(Stored data)
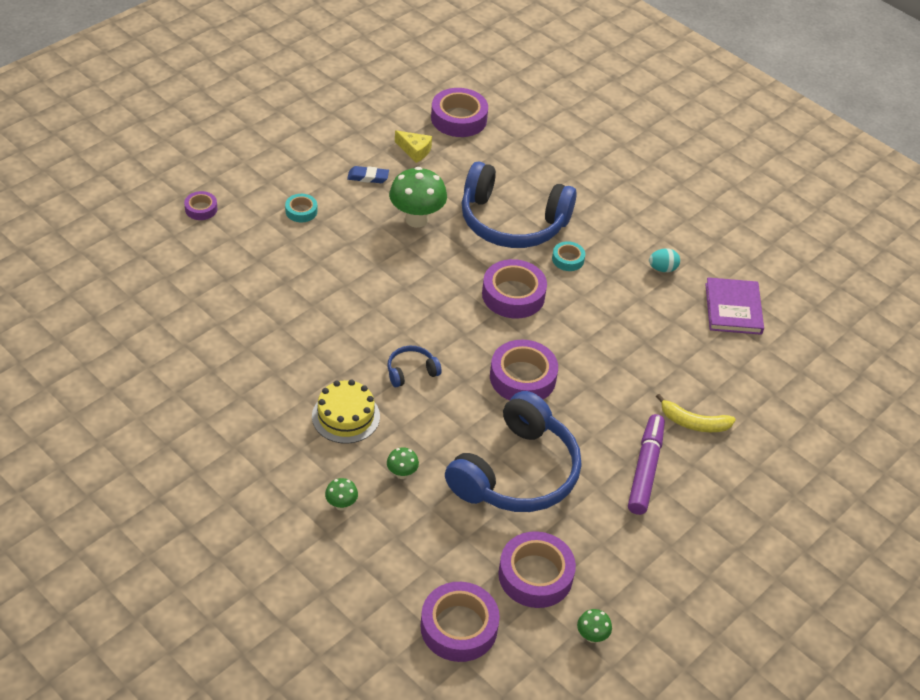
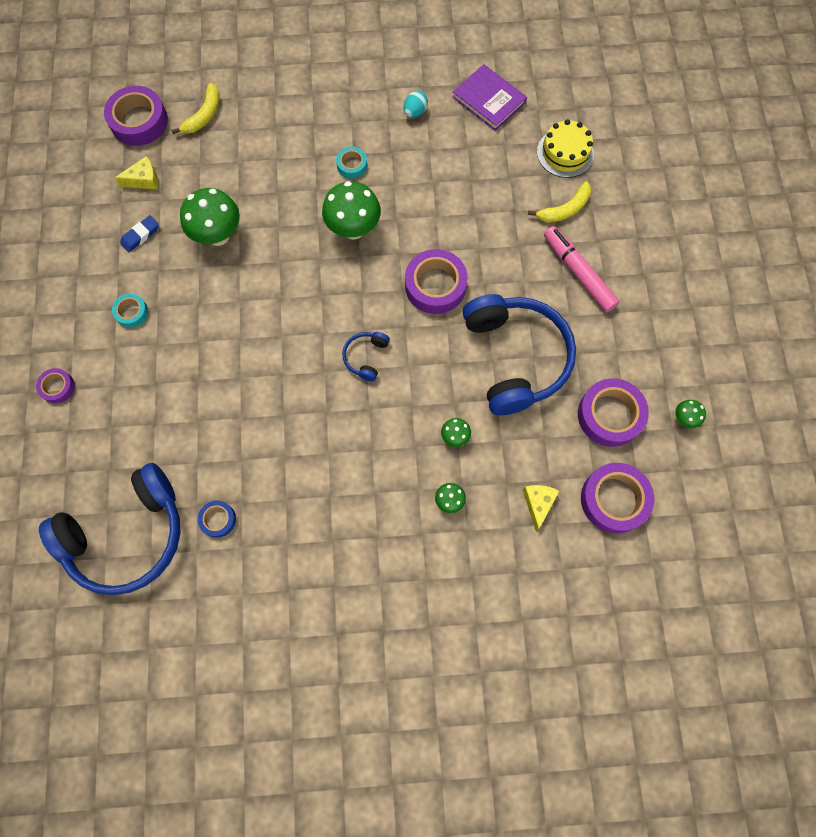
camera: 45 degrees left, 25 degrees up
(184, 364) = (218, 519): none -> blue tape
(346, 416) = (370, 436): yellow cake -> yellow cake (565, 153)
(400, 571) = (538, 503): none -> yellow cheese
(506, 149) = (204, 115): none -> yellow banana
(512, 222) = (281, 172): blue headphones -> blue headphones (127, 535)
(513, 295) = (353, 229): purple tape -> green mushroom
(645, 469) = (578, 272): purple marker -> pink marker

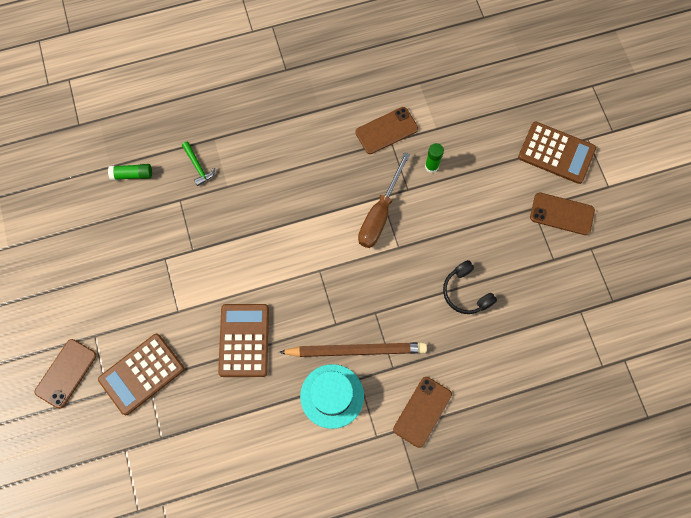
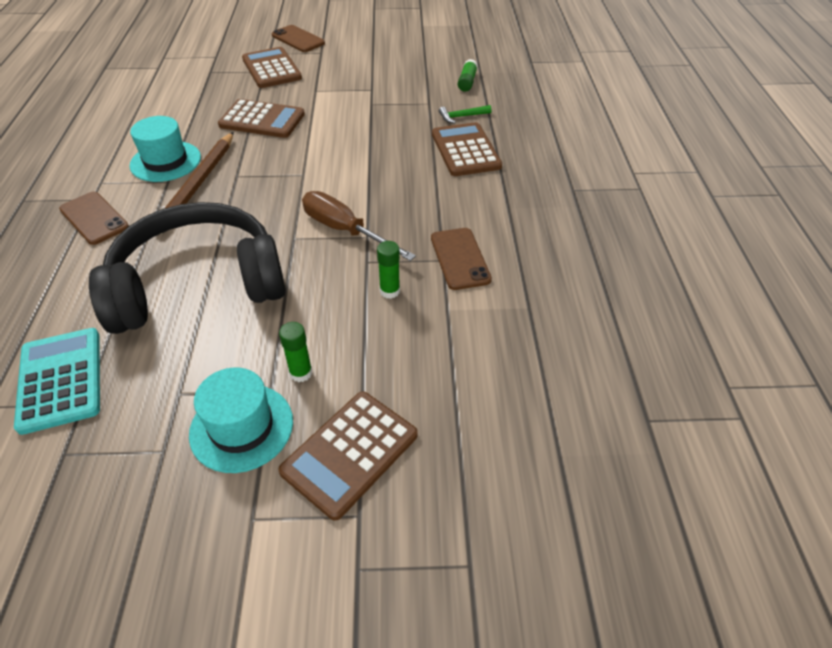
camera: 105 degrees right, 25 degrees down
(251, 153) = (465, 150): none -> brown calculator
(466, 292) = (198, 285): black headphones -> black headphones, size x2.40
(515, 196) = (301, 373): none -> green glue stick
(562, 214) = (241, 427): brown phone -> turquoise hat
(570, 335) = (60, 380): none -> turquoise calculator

### ASSIGNMENT
Starting at the line that contains "(512, 222) = (281, 172): blue", transcribe each line through the last one of the entries above, exactly and without pictures.

### RESPONSE
(512, 222) = (281, 172): blue headphones -> blue headphones (127, 535)
(513, 295) = (353, 229): purple tape -> green mushroom
(645, 469) = (578, 272): purple marker -> pink marker

camera: 105 degrees right, 25 degrees down
(251, 153) = (465, 150): none -> brown calculator
(466, 292) = (198, 285): black headphones -> black headphones, size x2.40
(515, 196) = (301, 373): none -> green glue stick
(562, 214) = (241, 427): brown phone -> turquoise hat
(570, 335) = (60, 380): none -> turquoise calculator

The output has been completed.